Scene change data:
━━━

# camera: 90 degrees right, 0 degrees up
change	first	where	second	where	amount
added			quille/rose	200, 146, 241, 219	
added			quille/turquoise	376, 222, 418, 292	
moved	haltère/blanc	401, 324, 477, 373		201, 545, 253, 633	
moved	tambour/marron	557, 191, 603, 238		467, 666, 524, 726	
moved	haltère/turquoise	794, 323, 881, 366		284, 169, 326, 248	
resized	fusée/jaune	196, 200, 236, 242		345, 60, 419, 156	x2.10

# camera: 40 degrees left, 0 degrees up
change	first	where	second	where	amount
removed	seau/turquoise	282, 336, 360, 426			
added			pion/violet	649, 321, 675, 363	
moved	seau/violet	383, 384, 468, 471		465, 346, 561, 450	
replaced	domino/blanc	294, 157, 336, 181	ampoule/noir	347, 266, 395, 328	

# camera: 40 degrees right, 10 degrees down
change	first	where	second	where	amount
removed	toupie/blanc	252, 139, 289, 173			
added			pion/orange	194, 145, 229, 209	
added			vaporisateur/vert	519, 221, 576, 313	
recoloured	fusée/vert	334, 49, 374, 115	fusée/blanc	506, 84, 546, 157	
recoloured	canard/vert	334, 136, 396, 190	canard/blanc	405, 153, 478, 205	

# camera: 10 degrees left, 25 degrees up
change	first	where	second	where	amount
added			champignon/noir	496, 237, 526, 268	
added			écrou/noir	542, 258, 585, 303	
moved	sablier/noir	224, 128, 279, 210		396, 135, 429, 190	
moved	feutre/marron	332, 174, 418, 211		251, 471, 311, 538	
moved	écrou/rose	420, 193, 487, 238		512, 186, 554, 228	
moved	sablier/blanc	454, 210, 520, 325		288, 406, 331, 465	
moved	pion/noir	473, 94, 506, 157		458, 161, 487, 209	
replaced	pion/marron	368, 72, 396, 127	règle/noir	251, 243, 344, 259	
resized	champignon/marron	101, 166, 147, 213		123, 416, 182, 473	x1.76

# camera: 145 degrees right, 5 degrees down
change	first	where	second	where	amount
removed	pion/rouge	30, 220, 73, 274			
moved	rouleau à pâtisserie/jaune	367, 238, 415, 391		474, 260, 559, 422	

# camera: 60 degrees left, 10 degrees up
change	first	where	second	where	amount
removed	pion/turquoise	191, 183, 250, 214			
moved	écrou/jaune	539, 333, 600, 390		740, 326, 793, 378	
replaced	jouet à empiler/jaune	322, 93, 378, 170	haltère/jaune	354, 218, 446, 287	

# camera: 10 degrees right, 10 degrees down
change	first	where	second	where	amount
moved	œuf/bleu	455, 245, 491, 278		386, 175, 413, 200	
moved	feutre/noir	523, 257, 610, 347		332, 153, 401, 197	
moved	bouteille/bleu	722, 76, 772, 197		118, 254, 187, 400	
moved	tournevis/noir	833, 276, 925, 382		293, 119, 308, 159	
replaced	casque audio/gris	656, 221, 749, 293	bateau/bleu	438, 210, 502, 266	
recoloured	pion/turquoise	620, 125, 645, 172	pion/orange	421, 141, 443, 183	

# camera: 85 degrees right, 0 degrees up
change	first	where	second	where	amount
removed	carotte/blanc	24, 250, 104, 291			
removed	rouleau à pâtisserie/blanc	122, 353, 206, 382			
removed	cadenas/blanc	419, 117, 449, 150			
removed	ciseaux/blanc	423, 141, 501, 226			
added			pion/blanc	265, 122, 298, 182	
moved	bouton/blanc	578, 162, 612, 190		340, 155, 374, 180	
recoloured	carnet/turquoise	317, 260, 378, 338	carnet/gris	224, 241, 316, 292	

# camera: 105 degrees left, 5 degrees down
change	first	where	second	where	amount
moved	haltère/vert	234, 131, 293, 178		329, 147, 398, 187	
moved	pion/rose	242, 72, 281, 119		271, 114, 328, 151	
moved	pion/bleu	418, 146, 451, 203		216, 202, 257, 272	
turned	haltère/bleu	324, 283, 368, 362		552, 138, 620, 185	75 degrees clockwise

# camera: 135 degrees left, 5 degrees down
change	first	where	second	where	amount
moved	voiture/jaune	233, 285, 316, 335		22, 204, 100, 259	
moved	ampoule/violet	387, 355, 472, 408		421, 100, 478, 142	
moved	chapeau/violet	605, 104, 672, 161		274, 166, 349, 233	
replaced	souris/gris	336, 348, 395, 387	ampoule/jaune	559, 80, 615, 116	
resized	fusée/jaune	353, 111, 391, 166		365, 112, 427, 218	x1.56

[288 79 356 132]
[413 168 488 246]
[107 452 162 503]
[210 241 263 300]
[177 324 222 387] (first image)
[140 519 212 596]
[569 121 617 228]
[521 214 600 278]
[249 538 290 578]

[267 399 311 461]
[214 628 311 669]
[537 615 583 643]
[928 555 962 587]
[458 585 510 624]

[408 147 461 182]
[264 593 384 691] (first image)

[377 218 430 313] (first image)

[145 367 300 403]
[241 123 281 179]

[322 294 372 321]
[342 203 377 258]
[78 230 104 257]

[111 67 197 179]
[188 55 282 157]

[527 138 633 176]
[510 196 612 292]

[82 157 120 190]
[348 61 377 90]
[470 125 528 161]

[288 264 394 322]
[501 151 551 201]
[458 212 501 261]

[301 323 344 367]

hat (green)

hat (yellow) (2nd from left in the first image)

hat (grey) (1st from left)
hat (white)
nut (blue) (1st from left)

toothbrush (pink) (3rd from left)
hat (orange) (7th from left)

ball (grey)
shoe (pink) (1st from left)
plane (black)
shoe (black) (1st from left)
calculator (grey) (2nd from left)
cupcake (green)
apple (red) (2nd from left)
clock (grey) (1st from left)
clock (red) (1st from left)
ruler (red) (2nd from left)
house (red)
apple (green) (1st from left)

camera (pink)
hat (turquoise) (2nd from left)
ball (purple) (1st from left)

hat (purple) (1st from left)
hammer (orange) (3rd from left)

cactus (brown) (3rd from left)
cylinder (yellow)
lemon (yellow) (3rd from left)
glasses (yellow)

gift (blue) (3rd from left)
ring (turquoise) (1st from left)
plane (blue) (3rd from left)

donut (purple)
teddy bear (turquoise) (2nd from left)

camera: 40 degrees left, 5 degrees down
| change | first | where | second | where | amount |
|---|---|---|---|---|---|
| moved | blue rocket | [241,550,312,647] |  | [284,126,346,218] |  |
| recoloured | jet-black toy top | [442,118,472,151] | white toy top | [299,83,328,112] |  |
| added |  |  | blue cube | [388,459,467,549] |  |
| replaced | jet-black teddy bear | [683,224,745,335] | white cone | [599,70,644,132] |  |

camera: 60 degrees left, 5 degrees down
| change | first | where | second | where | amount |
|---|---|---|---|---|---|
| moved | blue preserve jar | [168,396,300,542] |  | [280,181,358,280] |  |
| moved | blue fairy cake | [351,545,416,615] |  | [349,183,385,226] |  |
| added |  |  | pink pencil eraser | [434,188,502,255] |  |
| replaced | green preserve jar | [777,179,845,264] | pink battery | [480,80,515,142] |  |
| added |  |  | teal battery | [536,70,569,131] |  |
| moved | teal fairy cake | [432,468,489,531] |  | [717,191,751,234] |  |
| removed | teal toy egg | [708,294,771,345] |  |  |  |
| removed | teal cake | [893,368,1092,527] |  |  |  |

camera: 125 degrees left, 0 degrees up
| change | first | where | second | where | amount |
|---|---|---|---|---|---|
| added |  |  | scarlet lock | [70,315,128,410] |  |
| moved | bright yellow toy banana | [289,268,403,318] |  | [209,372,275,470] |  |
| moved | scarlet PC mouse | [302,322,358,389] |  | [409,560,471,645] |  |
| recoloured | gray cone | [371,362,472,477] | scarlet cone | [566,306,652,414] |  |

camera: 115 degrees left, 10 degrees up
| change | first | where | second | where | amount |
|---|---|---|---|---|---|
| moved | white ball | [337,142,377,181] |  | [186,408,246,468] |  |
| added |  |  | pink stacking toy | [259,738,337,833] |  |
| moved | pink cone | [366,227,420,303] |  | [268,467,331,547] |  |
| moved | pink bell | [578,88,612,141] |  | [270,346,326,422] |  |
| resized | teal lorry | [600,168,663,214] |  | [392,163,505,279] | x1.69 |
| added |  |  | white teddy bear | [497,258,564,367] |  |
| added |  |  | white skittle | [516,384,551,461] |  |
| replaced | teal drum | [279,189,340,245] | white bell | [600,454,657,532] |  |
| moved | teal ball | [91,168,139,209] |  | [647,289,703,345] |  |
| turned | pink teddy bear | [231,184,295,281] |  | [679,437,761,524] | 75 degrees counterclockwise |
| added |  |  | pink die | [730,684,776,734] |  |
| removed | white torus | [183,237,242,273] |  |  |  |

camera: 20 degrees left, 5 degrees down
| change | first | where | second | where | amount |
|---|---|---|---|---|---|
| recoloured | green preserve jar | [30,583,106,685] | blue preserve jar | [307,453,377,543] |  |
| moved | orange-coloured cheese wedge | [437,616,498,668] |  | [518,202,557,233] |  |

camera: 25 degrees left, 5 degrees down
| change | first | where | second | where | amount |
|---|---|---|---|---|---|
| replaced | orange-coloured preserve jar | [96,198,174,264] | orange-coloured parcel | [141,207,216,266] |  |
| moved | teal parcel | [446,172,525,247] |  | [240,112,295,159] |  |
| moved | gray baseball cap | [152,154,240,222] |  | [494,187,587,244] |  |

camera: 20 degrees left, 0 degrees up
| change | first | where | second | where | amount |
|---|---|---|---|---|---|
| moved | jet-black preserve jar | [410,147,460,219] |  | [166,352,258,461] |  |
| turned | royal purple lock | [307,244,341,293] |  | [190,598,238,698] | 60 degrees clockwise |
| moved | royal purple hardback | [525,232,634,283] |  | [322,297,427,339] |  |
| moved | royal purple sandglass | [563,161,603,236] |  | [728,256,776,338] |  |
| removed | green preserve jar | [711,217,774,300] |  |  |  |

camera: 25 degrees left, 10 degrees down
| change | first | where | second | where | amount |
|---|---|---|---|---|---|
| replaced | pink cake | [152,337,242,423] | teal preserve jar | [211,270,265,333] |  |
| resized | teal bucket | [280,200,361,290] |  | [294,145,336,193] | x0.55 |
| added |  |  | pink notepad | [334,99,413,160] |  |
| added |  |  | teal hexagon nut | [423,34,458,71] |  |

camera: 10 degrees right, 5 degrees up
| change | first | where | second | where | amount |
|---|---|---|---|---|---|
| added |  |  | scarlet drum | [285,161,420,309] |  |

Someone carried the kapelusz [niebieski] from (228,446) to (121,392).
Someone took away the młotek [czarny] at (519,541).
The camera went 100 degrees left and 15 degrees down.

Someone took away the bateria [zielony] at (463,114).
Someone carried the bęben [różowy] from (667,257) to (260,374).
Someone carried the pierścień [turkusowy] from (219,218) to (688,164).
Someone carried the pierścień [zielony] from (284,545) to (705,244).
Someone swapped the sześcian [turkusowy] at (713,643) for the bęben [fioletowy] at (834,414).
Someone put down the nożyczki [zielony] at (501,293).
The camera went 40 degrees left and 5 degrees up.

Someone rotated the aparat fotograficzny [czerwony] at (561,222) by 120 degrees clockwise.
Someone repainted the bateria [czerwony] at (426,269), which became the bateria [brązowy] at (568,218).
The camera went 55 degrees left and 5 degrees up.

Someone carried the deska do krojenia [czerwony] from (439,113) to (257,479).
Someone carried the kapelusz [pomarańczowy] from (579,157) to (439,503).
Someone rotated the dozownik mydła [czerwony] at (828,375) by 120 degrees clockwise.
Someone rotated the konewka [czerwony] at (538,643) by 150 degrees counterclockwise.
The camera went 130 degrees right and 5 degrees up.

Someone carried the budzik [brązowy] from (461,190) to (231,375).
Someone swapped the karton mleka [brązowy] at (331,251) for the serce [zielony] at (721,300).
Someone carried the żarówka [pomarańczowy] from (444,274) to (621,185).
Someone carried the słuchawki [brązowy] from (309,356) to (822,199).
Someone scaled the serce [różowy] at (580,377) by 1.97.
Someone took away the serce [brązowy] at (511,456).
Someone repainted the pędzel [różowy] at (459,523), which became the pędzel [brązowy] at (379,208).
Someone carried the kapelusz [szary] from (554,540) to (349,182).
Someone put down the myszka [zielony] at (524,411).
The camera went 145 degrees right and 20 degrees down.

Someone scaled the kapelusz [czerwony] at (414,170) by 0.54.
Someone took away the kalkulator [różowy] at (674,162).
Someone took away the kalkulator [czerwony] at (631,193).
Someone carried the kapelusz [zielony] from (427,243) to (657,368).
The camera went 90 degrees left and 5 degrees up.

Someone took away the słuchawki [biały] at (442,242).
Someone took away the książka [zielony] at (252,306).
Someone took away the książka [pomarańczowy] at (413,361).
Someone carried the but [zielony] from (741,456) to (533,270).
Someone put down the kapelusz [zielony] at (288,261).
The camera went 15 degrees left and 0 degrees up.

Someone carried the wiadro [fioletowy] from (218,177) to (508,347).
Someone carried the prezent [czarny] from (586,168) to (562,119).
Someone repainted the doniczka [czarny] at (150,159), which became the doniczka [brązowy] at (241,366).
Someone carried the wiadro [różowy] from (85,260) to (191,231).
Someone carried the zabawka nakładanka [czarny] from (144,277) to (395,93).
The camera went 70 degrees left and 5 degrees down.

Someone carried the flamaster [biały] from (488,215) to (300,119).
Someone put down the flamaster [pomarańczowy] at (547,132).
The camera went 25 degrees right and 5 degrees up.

━━━

• Activity: Write out only the lines that run from the line containing "[177 324 222 387] (first image)" through the line containing "camera (pink)", both included, exactly as they appear above.

• Task result:
[177 324 222 387] (first image)
[140 519 212 596]
[569 121 617 228]
[521 214 600 278]
[249 538 290 578]

[267 399 311 461]
[214 628 311 669]
[537 615 583 643]
[928 555 962 587]
[458 585 510 624]

[408 147 461 182]
[264 593 384 691] (first image)

[377 218 430 313] (first image)

[145 367 300 403]
[241 123 281 179]

[322 294 372 321]
[342 203 377 258]
[78 230 104 257]

[111 67 197 179]
[188 55 282 157]

[527 138 633 176]
[510 196 612 292]

[82 157 120 190]
[348 61 377 90]
[470 125 528 161]

[288 264 394 322]
[501 151 551 201]
[458 212 501 261]

[301 323 344 367]

hat (green)

hat (yellow) (2nd from left in the first image)

hat (grey) (1st from left)
hat (white)
nut (blue) (1st from left)

toothbrush (pink) (3rd from left)
hat (orange) (7th from left)

ball (grey)
shoe (pink) (1st from left)
plane (black)
shoe (black) (1st from left)
calculator (grey) (2nd from left)
cupcake (green)
apple (red) (2nd from left)
clock (grey) (1st from left)
clock (red) (1st from left)
ruler (red) (2nd from left)
house (red)
apple (green) (1st from left)

camera (pink)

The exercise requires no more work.